▶ _Assignment_
Verbatim reproduction of the entries is required; images must be omitted.

▶ _Available data_
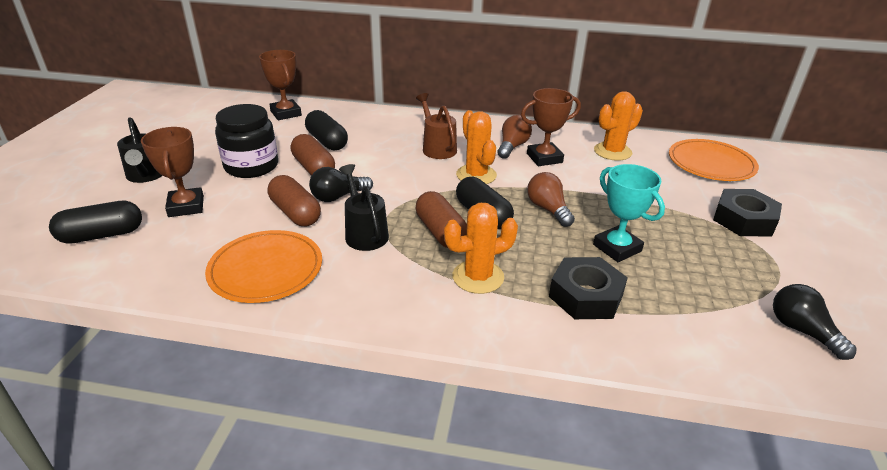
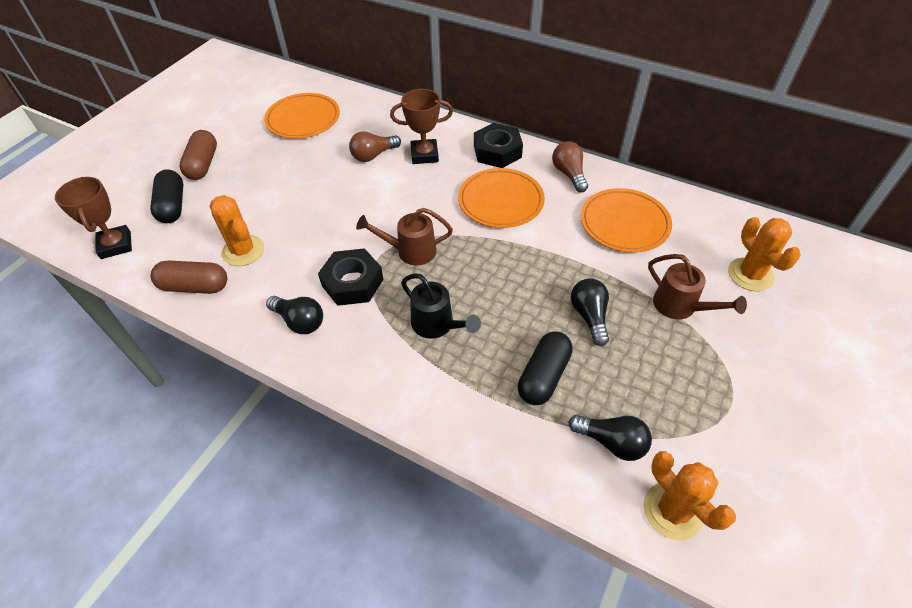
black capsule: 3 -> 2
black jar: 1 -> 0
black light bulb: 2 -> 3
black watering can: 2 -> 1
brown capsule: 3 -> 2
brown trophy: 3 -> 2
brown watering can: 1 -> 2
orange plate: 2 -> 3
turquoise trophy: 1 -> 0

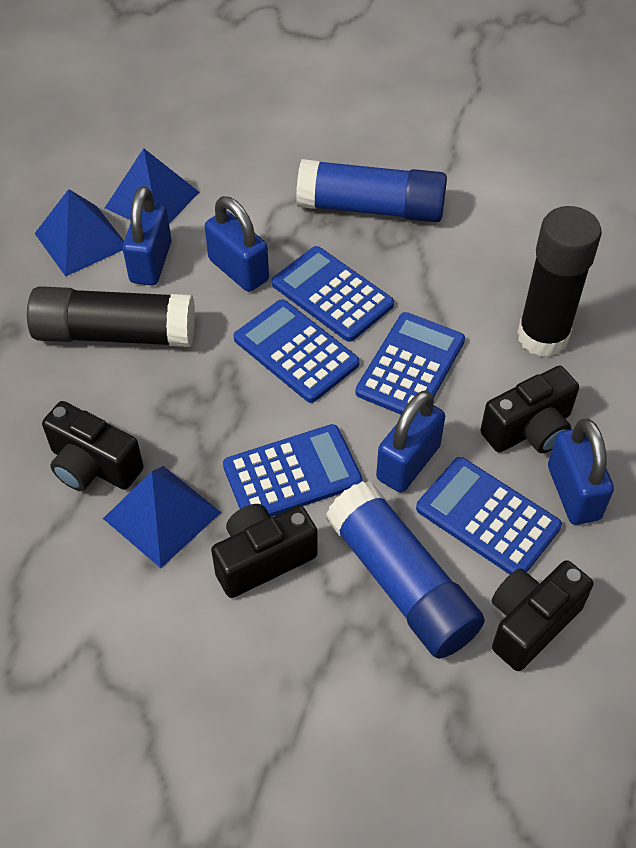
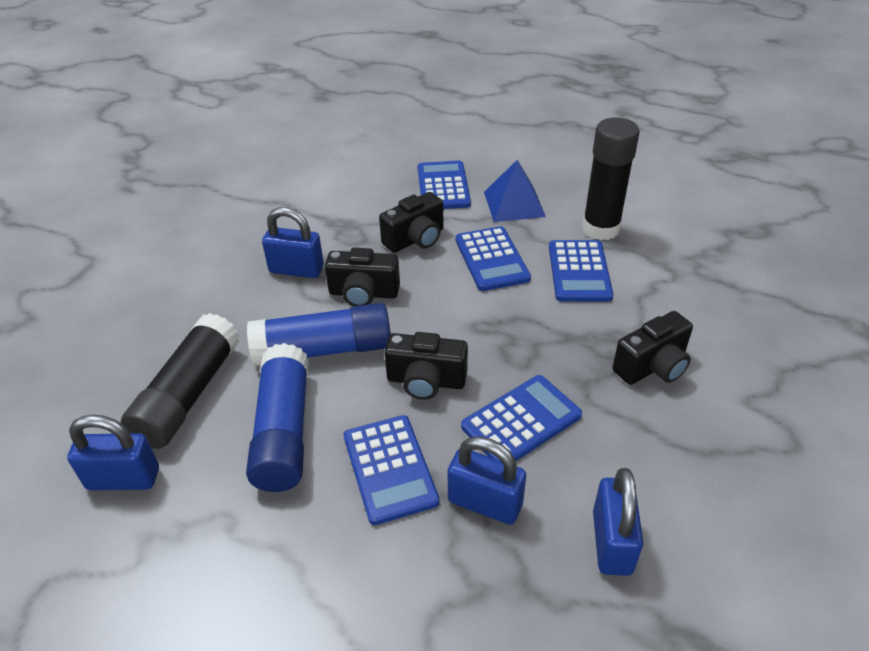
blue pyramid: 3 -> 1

▶ _Answer section_
black capsule: 3 -> 2
black jar: 1 -> 0
black light bulb: 2 -> 3
black watering can: 2 -> 1
brown capsule: 3 -> 2
brown trophy: 3 -> 2
brown watering can: 1 -> 2
orange plate: 2 -> 3
turquoise trophy: 1 -> 0

blue pyramid: 3 -> 1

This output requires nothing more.